### Material to process
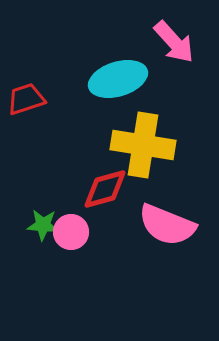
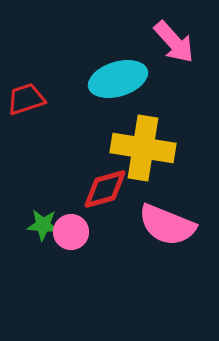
yellow cross: moved 3 px down
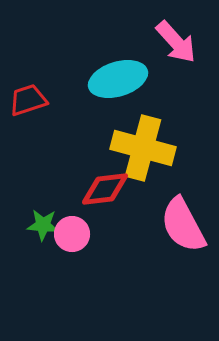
pink arrow: moved 2 px right
red trapezoid: moved 2 px right, 1 px down
yellow cross: rotated 6 degrees clockwise
red diamond: rotated 9 degrees clockwise
pink semicircle: moved 16 px right; rotated 40 degrees clockwise
pink circle: moved 1 px right, 2 px down
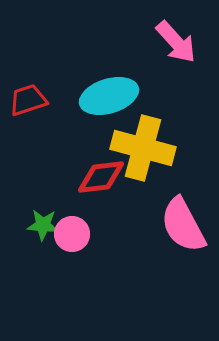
cyan ellipse: moved 9 px left, 17 px down
red diamond: moved 4 px left, 12 px up
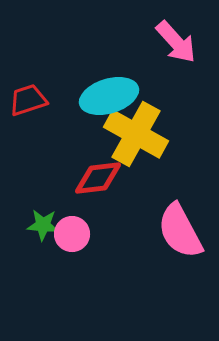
yellow cross: moved 7 px left, 14 px up; rotated 14 degrees clockwise
red diamond: moved 3 px left, 1 px down
pink semicircle: moved 3 px left, 6 px down
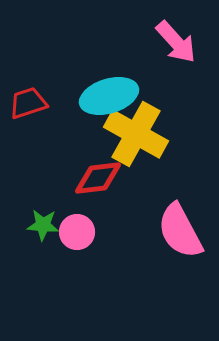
red trapezoid: moved 3 px down
pink circle: moved 5 px right, 2 px up
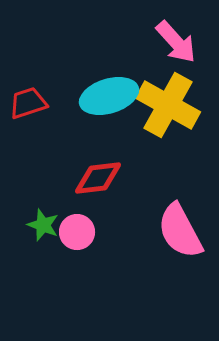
yellow cross: moved 32 px right, 29 px up
green star: rotated 16 degrees clockwise
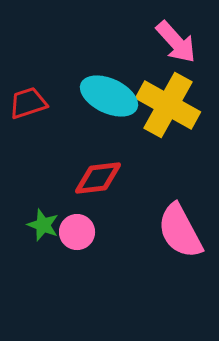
cyan ellipse: rotated 42 degrees clockwise
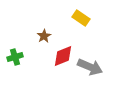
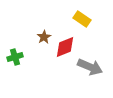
yellow rectangle: moved 1 px right, 1 px down
brown star: moved 1 px down
red diamond: moved 2 px right, 9 px up
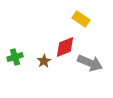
yellow rectangle: moved 1 px left
brown star: moved 24 px down
gray arrow: moved 4 px up
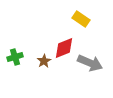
red diamond: moved 1 px left, 1 px down
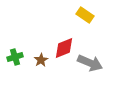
yellow rectangle: moved 4 px right, 4 px up
brown star: moved 3 px left, 1 px up
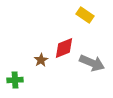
green cross: moved 23 px down; rotated 14 degrees clockwise
gray arrow: moved 2 px right
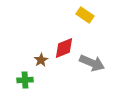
green cross: moved 10 px right
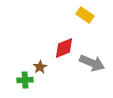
brown star: moved 1 px left, 7 px down
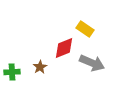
yellow rectangle: moved 14 px down
green cross: moved 13 px left, 8 px up
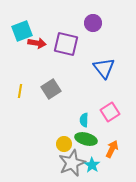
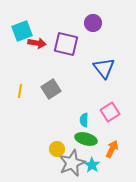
yellow circle: moved 7 px left, 5 px down
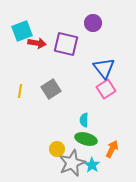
pink square: moved 4 px left, 23 px up
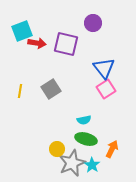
cyan semicircle: rotated 104 degrees counterclockwise
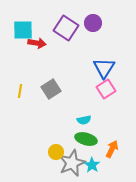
cyan square: moved 1 px right, 1 px up; rotated 20 degrees clockwise
purple square: moved 16 px up; rotated 20 degrees clockwise
blue triangle: rotated 10 degrees clockwise
yellow circle: moved 1 px left, 3 px down
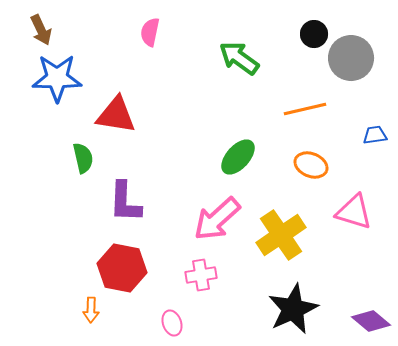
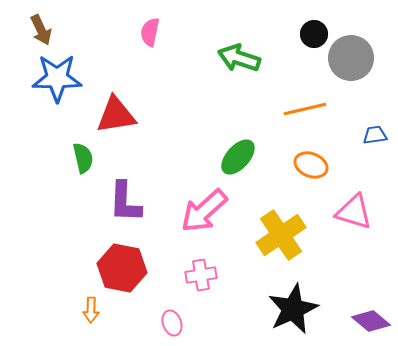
green arrow: rotated 18 degrees counterclockwise
red triangle: rotated 18 degrees counterclockwise
pink arrow: moved 13 px left, 8 px up
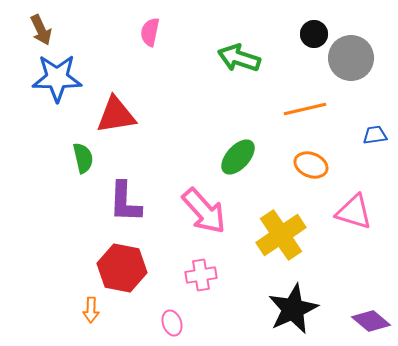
pink arrow: rotated 90 degrees counterclockwise
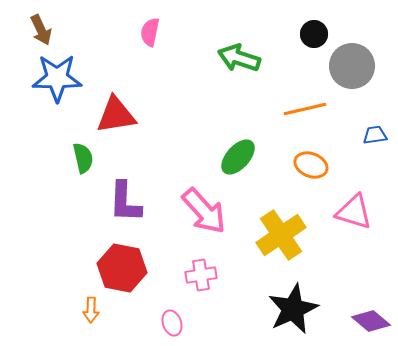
gray circle: moved 1 px right, 8 px down
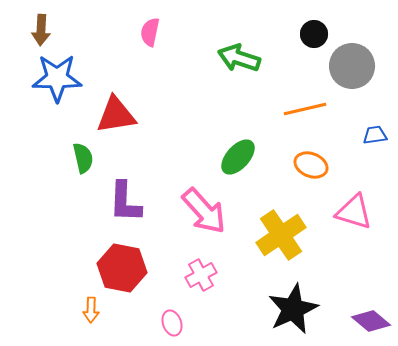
brown arrow: rotated 28 degrees clockwise
pink cross: rotated 20 degrees counterclockwise
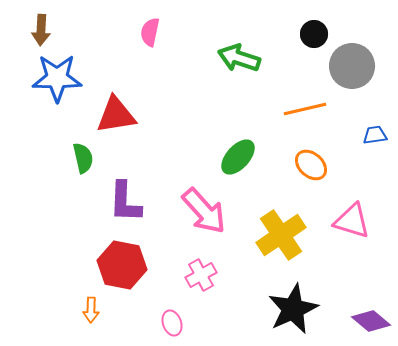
orange ellipse: rotated 20 degrees clockwise
pink triangle: moved 2 px left, 9 px down
red hexagon: moved 3 px up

### What needs to be done
Reproduce all of the data above word for word, and leave the pictures out of your answer.

### Reply to the exercise
yellow cross: moved 3 px down
pink arrow: moved 2 px right
red trapezoid: moved 2 px right, 1 px down
yellow cross: rotated 6 degrees clockwise
red diamond: rotated 9 degrees clockwise
pink semicircle: moved 16 px right; rotated 40 degrees clockwise
pink circle: moved 1 px right, 2 px down
cyan ellipse: moved 9 px left, 17 px down
red diamond: moved 4 px left, 12 px up
yellow cross: moved 7 px left, 14 px up; rotated 14 degrees clockwise
red diamond: moved 3 px left, 1 px down
pink semicircle: moved 3 px left, 6 px down
red trapezoid: moved 3 px down
pink circle: moved 5 px right, 2 px up
yellow cross: moved 32 px right, 29 px up
green star: rotated 16 degrees clockwise
cyan ellipse: rotated 42 degrees clockwise
yellow rectangle: moved 1 px right, 1 px down
brown star: moved 1 px down
red diamond: moved 2 px right, 9 px up
yellow rectangle: moved 1 px left
brown star: moved 24 px down
gray arrow: moved 4 px up
red diamond: moved 1 px left, 1 px down
yellow rectangle: moved 4 px right, 4 px up
brown star: moved 3 px left, 1 px up
green cross: moved 23 px down; rotated 14 degrees clockwise
gray arrow: moved 2 px right
green cross: moved 10 px right
brown star: moved 1 px left, 7 px down
yellow rectangle: moved 14 px down
green cross: moved 13 px left, 8 px up
yellow circle: moved 7 px left, 5 px down
pink square: moved 4 px left, 23 px up
cyan semicircle: rotated 104 degrees counterclockwise
cyan square: moved 1 px right, 1 px up; rotated 20 degrees clockwise
purple square: moved 16 px up; rotated 20 degrees clockwise
blue triangle: rotated 10 degrees clockwise
yellow circle: moved 1 px left, 3 px down
green arrow: rotated 18 degrees counterclockwise
red triangle: rotated 18 degrees counterclockwise
pink arrow: moved 13 px left, 8 px up
pink arrow: rotated 90 degrees counterclockwise
gray circle: moved 1 px right, 8 px down
brown arrow: rotated 28 degrees clockwise
pink cross: rotated 20 degrees counterclockwise
orange ellipse: rotated 20 degrees clockwise
pink triangle: moved 2 px left, 9 px down
red hexagon: moved 3 px up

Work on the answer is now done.